◆ Assignment ◆
Every line in the material below that includes "VCTRL" should be copied.

◆ Record excerpts ◆

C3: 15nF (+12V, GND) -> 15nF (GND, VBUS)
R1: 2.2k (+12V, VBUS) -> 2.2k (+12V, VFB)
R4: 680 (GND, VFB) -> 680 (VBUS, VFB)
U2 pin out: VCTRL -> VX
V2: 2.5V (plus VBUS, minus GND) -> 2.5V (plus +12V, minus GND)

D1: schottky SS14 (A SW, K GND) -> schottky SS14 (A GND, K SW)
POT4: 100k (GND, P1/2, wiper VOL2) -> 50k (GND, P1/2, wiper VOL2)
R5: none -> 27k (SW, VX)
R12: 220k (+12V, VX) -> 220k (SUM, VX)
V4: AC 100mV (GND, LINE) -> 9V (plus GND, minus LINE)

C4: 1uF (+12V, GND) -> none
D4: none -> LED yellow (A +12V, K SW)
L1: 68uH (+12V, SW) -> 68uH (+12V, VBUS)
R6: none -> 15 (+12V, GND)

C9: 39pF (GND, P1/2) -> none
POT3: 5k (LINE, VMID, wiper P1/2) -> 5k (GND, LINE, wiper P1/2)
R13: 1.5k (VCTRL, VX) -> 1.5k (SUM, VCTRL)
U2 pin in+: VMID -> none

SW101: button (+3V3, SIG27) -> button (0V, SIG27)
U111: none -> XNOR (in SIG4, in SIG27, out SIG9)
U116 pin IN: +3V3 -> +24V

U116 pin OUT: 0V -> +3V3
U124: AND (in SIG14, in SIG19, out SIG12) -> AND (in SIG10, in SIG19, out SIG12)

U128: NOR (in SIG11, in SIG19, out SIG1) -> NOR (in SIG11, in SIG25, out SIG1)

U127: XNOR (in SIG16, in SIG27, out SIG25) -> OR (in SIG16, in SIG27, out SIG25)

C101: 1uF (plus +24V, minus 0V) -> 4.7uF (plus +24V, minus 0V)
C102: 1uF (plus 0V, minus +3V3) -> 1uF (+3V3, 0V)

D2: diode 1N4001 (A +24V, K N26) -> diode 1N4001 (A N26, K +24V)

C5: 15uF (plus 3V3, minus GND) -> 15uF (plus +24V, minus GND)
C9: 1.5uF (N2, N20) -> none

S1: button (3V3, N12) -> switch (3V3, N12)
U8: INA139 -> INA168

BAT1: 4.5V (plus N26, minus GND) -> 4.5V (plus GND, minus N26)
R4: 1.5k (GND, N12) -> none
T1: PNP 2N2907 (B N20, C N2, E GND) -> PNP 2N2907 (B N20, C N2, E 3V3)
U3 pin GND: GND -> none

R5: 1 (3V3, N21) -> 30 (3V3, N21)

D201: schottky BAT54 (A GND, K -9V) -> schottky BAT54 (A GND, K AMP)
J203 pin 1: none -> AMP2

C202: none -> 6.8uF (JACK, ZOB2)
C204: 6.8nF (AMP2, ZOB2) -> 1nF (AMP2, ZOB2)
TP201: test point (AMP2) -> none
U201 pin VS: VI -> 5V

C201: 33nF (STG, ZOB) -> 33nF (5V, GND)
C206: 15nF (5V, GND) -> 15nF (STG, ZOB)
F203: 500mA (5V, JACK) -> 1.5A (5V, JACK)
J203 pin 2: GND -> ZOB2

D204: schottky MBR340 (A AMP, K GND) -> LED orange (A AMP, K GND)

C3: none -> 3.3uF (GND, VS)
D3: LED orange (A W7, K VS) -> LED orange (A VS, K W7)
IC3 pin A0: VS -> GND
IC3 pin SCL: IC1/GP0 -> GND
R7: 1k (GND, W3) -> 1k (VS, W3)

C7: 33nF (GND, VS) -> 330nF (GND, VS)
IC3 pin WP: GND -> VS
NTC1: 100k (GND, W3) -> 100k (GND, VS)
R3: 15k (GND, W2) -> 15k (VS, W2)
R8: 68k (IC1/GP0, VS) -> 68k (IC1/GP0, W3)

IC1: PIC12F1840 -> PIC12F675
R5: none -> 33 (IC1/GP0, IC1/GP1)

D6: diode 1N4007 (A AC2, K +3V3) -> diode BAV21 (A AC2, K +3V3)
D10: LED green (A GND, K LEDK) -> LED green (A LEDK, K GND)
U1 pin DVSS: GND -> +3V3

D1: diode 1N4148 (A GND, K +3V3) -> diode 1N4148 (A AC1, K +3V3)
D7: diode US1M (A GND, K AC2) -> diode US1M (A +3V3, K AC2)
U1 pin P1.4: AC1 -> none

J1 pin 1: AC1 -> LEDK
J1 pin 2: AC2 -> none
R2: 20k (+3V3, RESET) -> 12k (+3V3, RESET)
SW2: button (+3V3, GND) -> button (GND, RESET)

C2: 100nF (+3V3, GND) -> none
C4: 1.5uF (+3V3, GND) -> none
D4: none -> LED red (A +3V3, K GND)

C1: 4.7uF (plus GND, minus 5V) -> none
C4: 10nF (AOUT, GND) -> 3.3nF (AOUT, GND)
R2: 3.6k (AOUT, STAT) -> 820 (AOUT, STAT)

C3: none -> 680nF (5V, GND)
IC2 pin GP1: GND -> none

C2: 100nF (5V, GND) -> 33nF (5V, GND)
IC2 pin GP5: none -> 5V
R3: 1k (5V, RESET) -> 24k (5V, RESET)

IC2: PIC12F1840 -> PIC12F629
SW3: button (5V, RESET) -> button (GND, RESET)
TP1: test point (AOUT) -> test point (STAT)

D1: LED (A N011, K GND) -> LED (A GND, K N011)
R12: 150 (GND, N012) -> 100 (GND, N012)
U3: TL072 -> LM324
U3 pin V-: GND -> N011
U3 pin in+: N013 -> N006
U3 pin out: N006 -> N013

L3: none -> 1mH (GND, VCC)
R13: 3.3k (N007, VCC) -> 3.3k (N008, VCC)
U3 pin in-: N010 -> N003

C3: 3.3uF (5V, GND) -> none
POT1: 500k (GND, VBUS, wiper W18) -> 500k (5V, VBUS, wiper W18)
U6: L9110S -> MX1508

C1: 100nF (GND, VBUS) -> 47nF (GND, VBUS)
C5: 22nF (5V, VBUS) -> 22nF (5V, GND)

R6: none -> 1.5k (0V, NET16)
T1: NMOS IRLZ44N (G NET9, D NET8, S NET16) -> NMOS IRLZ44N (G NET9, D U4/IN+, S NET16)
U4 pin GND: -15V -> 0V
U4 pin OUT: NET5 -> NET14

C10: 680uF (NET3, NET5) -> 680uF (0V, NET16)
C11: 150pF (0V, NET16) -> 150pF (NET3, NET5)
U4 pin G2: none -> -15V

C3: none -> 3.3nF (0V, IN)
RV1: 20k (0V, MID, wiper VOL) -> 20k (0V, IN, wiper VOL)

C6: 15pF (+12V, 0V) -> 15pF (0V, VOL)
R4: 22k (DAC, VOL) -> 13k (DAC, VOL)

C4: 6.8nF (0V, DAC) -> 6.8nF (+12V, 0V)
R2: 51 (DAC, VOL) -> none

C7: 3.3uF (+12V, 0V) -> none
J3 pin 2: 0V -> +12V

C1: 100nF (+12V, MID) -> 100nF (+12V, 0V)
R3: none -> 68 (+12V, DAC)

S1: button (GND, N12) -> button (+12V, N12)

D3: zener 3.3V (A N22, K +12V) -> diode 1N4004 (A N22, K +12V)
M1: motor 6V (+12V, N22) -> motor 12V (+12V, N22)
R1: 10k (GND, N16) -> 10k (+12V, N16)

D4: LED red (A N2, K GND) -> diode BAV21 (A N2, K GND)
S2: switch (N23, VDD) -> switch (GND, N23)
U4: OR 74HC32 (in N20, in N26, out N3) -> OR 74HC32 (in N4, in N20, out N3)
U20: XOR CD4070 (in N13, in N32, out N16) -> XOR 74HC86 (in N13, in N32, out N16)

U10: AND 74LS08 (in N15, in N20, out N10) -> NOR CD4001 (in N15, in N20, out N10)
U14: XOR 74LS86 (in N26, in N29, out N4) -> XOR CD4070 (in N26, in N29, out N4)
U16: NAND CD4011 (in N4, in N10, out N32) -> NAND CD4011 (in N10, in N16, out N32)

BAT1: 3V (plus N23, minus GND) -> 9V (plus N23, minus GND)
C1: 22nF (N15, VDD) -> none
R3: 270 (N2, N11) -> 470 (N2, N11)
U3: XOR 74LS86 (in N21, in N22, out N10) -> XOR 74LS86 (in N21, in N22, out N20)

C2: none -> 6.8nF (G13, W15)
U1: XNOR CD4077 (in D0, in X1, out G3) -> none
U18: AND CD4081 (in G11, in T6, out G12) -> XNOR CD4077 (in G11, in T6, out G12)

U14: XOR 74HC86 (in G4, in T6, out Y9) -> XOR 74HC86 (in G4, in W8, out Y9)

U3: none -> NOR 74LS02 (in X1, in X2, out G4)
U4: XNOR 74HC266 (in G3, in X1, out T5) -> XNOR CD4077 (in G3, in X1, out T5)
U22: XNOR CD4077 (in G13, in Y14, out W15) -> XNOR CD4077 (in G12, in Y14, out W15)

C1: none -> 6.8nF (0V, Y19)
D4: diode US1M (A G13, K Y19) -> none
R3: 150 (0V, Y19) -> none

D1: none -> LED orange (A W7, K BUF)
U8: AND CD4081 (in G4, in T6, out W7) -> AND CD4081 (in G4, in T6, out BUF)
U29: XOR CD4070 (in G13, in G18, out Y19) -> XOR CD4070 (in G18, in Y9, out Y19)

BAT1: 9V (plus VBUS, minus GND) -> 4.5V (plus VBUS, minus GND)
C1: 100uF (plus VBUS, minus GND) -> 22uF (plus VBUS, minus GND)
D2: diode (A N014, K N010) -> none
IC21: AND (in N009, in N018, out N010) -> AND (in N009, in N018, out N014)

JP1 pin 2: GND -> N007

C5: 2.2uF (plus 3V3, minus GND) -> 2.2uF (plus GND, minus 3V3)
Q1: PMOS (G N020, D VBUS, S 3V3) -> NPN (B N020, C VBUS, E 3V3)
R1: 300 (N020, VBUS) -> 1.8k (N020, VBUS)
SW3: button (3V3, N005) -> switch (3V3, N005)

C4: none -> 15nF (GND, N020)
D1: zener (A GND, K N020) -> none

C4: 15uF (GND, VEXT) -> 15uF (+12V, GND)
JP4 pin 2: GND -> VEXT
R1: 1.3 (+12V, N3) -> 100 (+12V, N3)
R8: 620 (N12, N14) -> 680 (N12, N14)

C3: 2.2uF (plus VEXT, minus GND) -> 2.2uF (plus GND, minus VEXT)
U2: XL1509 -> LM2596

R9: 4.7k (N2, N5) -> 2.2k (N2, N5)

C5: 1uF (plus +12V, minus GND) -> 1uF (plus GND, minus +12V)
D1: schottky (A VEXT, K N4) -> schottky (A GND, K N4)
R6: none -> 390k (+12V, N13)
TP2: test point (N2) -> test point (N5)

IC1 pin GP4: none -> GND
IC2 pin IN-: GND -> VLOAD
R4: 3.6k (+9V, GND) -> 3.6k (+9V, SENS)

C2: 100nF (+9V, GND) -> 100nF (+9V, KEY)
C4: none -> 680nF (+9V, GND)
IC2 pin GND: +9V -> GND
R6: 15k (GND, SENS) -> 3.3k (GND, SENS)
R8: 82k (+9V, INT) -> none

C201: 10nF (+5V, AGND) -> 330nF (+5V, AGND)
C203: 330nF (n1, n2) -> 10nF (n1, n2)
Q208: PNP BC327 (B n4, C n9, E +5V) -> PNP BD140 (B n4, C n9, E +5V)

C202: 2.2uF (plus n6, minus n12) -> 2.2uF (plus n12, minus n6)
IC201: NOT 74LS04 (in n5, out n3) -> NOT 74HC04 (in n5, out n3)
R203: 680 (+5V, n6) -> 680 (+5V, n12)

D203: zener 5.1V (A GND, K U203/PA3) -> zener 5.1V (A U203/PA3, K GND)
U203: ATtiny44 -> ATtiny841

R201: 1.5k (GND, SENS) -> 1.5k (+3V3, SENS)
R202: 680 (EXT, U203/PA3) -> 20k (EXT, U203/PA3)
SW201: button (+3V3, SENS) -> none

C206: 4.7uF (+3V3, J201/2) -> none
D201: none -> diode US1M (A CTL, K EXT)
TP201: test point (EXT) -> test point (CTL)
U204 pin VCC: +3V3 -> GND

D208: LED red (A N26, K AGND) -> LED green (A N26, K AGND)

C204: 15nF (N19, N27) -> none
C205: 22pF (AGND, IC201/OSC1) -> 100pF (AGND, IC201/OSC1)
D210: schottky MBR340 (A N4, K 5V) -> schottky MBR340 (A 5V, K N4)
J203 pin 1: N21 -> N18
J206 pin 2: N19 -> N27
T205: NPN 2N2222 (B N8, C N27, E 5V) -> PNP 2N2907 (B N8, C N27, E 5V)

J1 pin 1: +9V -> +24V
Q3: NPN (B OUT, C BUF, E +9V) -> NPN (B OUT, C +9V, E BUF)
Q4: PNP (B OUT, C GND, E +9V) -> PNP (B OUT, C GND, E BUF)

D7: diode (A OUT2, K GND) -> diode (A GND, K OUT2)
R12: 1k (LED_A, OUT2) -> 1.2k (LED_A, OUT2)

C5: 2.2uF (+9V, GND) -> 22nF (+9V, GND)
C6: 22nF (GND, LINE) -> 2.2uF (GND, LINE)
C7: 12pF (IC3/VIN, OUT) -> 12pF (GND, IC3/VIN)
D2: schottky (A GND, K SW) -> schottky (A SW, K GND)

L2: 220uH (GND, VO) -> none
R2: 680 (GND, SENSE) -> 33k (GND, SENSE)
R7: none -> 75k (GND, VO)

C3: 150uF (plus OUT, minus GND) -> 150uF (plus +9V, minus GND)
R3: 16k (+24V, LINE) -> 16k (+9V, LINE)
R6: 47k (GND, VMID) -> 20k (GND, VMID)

◆ Your solution ◆
U2 pin out: VCTRL -> VX
R13: 1.5k (VCTRL, VX) -> 1.5k (SUM, VCTRL)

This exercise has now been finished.